* Object transformation records
_ _ _

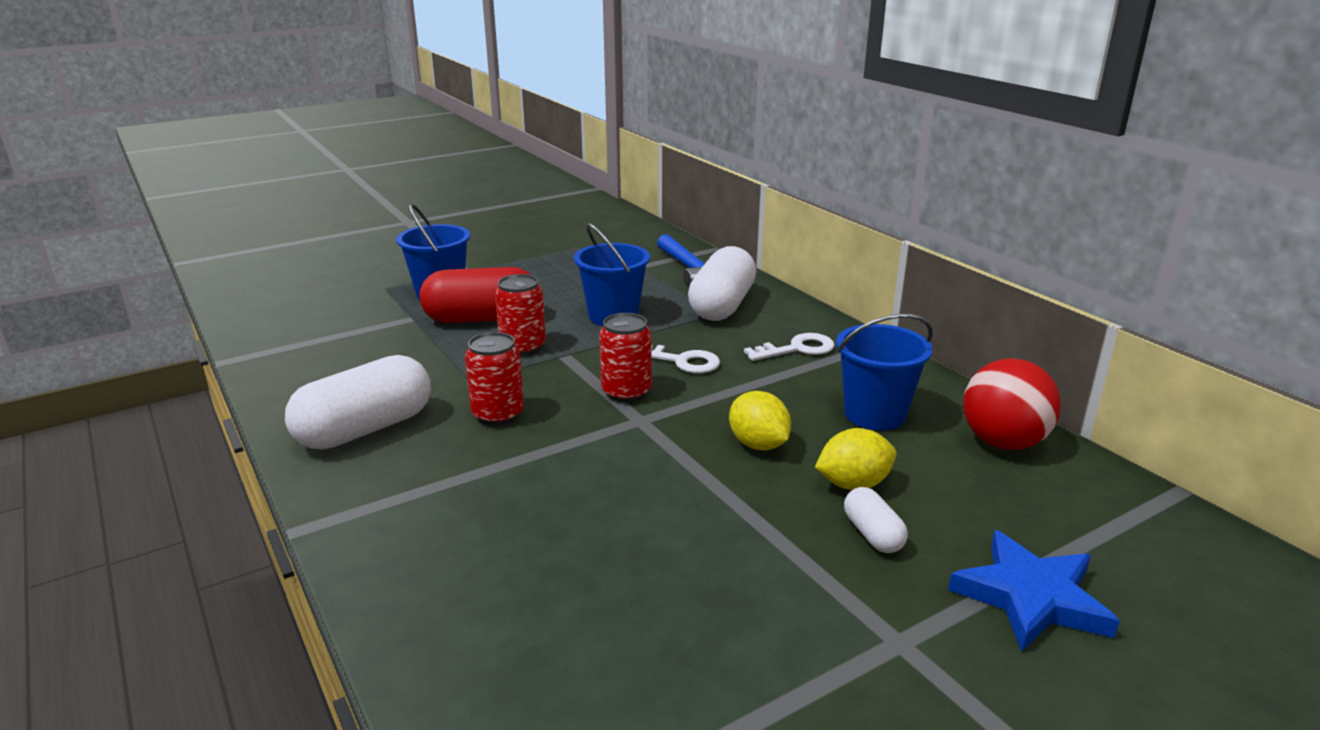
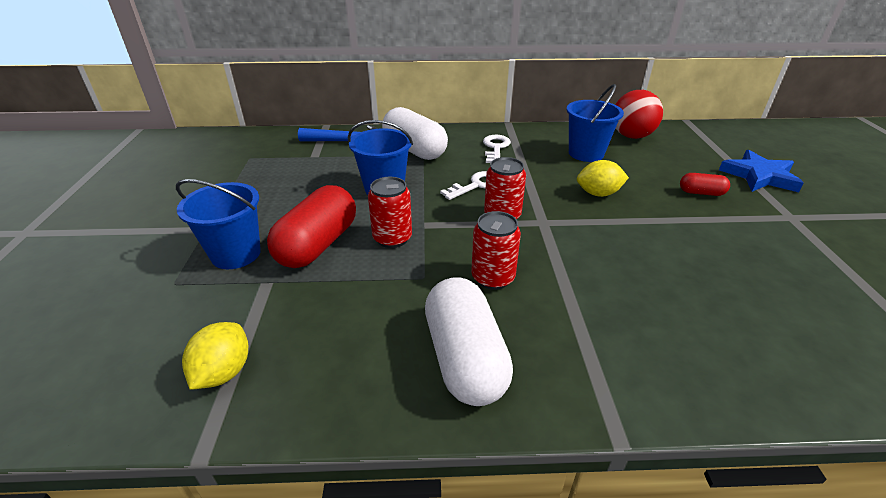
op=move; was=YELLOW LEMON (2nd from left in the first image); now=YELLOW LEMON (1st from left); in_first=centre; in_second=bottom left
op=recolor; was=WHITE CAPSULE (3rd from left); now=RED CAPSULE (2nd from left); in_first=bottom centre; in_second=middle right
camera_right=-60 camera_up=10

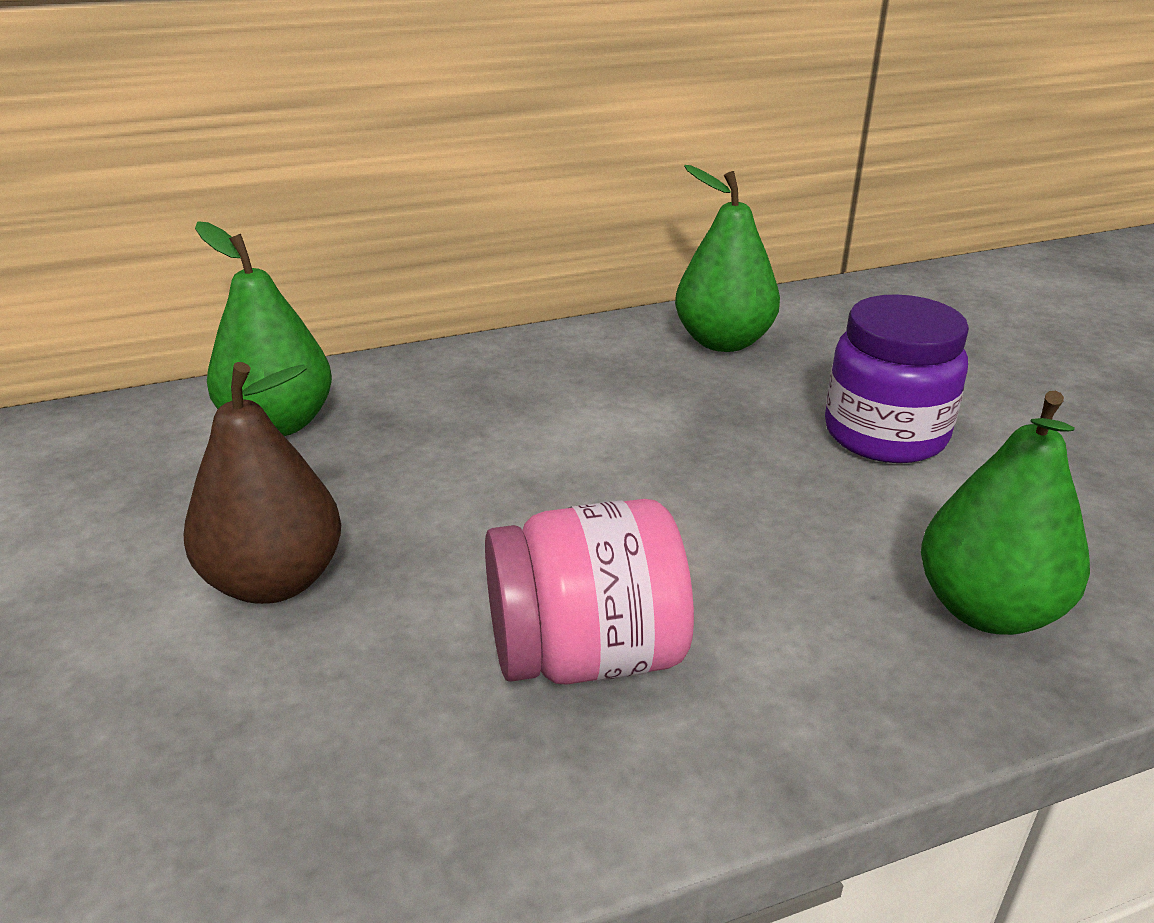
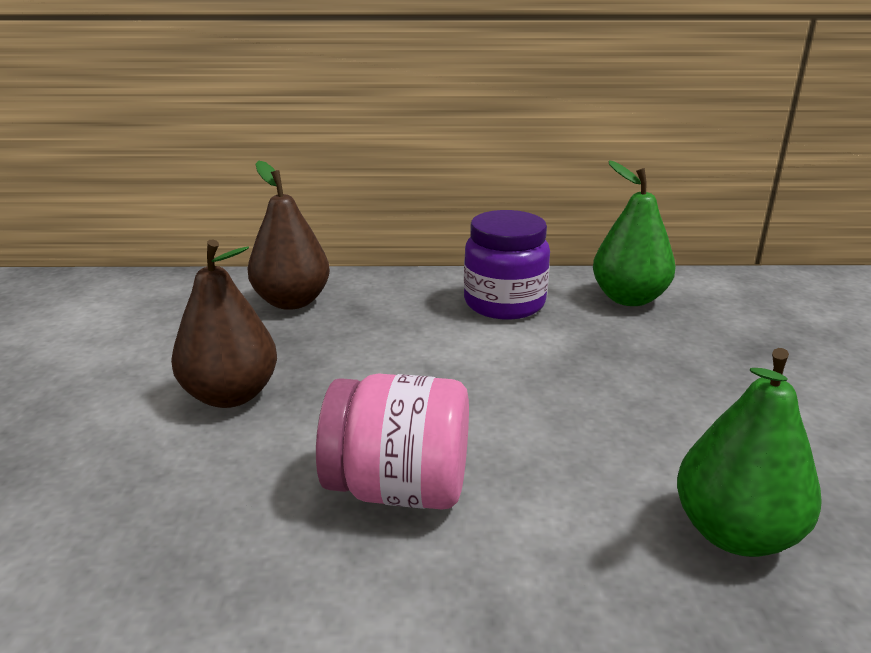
op=recolor; was=GREEN PEAR (1st from left); now=BROWN PEAR (2nd from left); in_first=middle left; in_second=middle left
op=move; was=PURPLE JAR; in_first=middle right; in_second=centre
camera_right=20 camera_up=-5

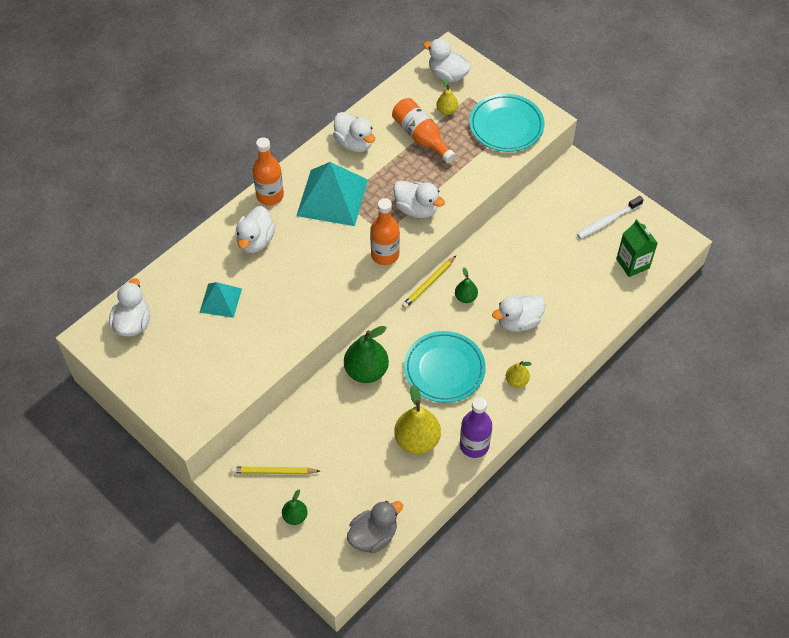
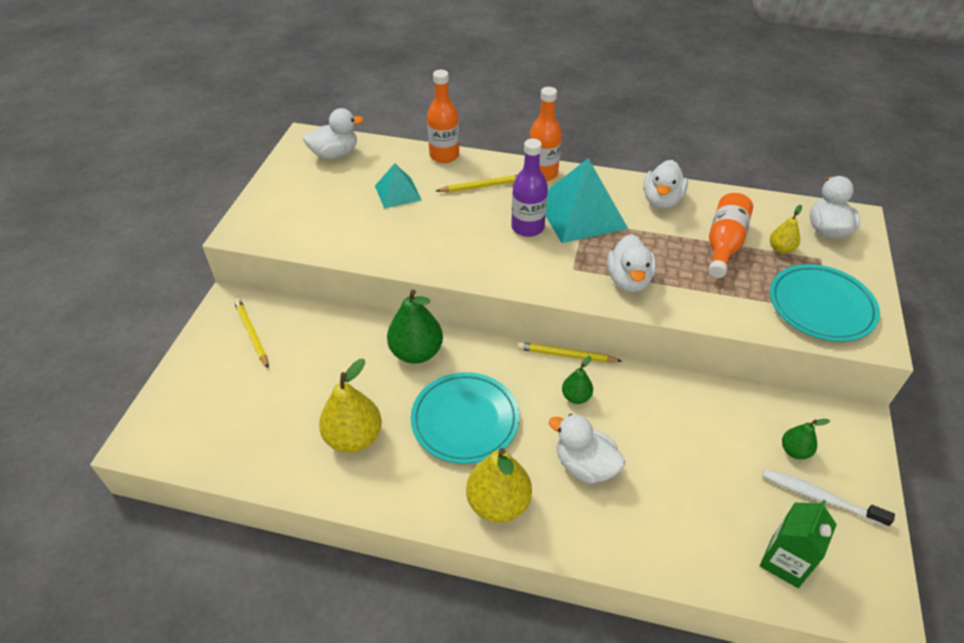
op=move; was=ORANGE BOTTLE (2nd from left in the first image); now=ORANGE BOTTLE (1st from left); in_first=centre; in_second=top centre
op=replace; was=WHITE DUCK (2nd from left); now=YELLOW PENCIL (2nd from left); in_first=middle left; in_second=top centre
op=resize; was=YELLOW PEAR (3rd from left in the first image); in_first=centre; in_second=bottom centre; ratio=1.86
op=move; was=PURPLE BOTTLE; in_first=bottom centre; in_second=top centre
op=move; was=GREEN PEAR (1st from left in the first image); now=GREEN PEAR (3rd from left); in_first=bottom centre; in_second=bottom right
op=delete; was=GREY DUCK; in_first=bottom centre
camera_right=60 camera_up=-10

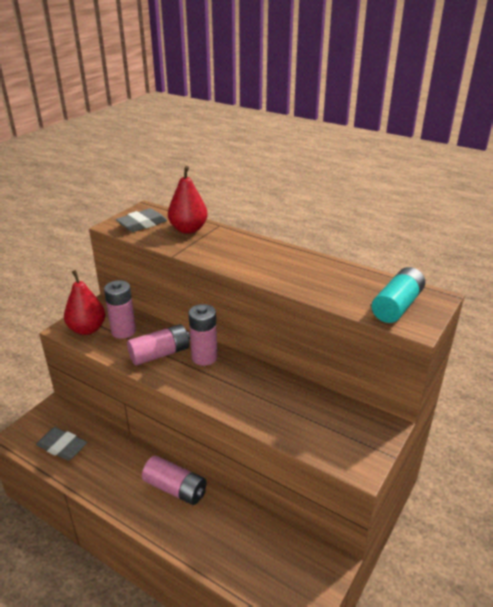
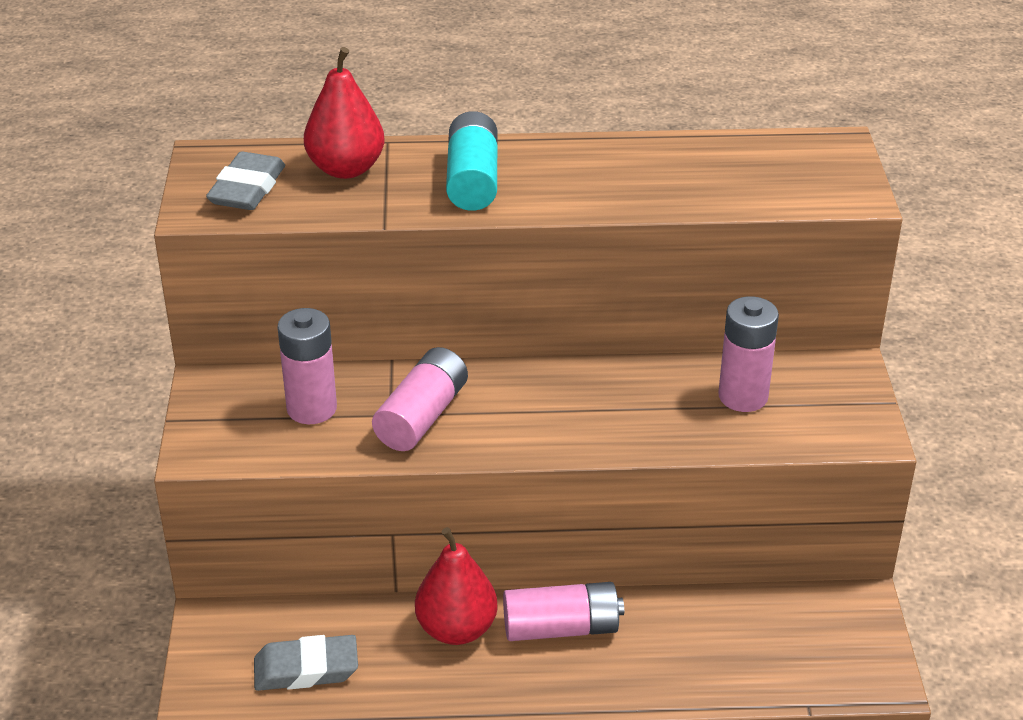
op=move; was=TURQUOISE BATTERY; in_first=middle right; in_second=top centre
op=move; was=RED PEAR (1st from left in the first image); now=RED PEAR (2nd from left); in_first=middle left; in_second=bottom centre
op=move; was=PINK BATTERY (4th from left); in_first=centre; in_second=middle right
camera_right=-35 camera_up=5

_ _ _

* TASK STATEMENT
Transcribe the entries from their first line to the line that holds "op=recolor; was=WHITE CAPSULE", both included, and skip every picture.

* RESULT FOR THIS EXERCISE
op=move; was=YELLOW LEMON (2nd from left in the first image); now=YELLOW LEMON (1st from left); in_first=centre; in_second=bottom left
op=recolor; was=WHITE CAPSULE (3rd from left); now=RED CAPSULE (2nd from left); in_first=bottom centre; in_second=middle right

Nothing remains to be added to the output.